[Collection entries]
-.-.-

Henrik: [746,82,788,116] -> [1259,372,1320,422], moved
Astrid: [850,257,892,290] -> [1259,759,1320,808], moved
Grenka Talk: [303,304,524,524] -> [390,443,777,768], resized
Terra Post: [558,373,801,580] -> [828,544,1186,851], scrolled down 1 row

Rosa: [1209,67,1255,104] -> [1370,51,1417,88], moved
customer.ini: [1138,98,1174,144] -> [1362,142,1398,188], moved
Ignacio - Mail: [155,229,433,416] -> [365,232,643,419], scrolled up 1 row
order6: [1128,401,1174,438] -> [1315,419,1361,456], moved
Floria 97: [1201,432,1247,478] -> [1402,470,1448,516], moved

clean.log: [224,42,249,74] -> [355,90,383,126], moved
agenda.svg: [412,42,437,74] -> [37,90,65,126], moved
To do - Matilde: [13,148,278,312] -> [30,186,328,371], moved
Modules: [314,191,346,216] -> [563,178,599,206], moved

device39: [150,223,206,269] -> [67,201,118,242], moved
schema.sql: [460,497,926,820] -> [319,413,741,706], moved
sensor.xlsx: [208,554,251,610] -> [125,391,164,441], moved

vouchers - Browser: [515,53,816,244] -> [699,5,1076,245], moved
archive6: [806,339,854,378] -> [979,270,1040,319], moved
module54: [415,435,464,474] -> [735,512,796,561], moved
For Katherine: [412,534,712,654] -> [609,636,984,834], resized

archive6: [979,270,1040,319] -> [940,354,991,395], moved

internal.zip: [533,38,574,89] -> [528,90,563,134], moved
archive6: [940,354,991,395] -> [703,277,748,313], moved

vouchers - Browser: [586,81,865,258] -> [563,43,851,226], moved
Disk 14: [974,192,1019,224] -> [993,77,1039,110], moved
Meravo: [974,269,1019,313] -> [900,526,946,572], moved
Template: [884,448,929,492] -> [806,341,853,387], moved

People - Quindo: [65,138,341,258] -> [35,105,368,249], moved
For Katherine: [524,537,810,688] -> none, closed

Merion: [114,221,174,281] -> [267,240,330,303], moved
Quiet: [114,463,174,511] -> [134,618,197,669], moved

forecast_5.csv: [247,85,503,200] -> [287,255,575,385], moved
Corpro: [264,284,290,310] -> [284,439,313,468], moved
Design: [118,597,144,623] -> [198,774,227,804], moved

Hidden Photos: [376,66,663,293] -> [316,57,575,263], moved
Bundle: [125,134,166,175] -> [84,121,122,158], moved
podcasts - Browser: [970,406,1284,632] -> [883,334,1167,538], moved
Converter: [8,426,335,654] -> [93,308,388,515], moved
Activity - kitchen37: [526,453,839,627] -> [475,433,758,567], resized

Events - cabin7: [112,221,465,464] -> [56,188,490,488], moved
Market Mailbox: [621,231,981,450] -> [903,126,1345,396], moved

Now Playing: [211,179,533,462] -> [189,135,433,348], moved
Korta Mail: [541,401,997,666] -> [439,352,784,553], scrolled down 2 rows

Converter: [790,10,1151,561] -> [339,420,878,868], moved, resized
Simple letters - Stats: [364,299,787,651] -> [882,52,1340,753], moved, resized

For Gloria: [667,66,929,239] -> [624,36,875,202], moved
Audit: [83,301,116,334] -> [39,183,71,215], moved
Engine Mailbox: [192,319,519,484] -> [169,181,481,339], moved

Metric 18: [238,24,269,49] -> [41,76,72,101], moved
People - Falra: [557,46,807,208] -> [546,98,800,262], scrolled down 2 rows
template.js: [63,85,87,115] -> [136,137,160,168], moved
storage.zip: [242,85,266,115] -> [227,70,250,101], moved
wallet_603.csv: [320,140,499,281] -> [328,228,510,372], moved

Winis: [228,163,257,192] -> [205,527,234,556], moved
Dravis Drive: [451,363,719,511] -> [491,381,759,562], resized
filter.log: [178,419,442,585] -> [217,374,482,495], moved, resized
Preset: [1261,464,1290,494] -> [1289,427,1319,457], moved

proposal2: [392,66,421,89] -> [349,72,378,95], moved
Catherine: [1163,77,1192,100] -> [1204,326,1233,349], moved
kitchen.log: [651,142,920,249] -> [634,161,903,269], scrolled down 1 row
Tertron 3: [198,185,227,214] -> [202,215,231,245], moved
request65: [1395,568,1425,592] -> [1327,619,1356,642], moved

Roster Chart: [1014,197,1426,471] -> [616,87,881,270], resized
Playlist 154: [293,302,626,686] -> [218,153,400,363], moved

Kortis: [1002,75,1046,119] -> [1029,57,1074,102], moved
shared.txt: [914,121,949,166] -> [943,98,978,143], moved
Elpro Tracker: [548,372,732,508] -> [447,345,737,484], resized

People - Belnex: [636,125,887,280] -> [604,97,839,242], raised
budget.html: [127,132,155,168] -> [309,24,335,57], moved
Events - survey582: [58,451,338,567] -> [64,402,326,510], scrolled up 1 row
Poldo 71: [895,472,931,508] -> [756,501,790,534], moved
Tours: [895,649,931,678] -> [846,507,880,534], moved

-.-.-

- **WORK INSTRUCTIONS**
Your answer should be only the number of lines, in the entries above, that include "resized".

- **WRITTEN SOLUTION**
9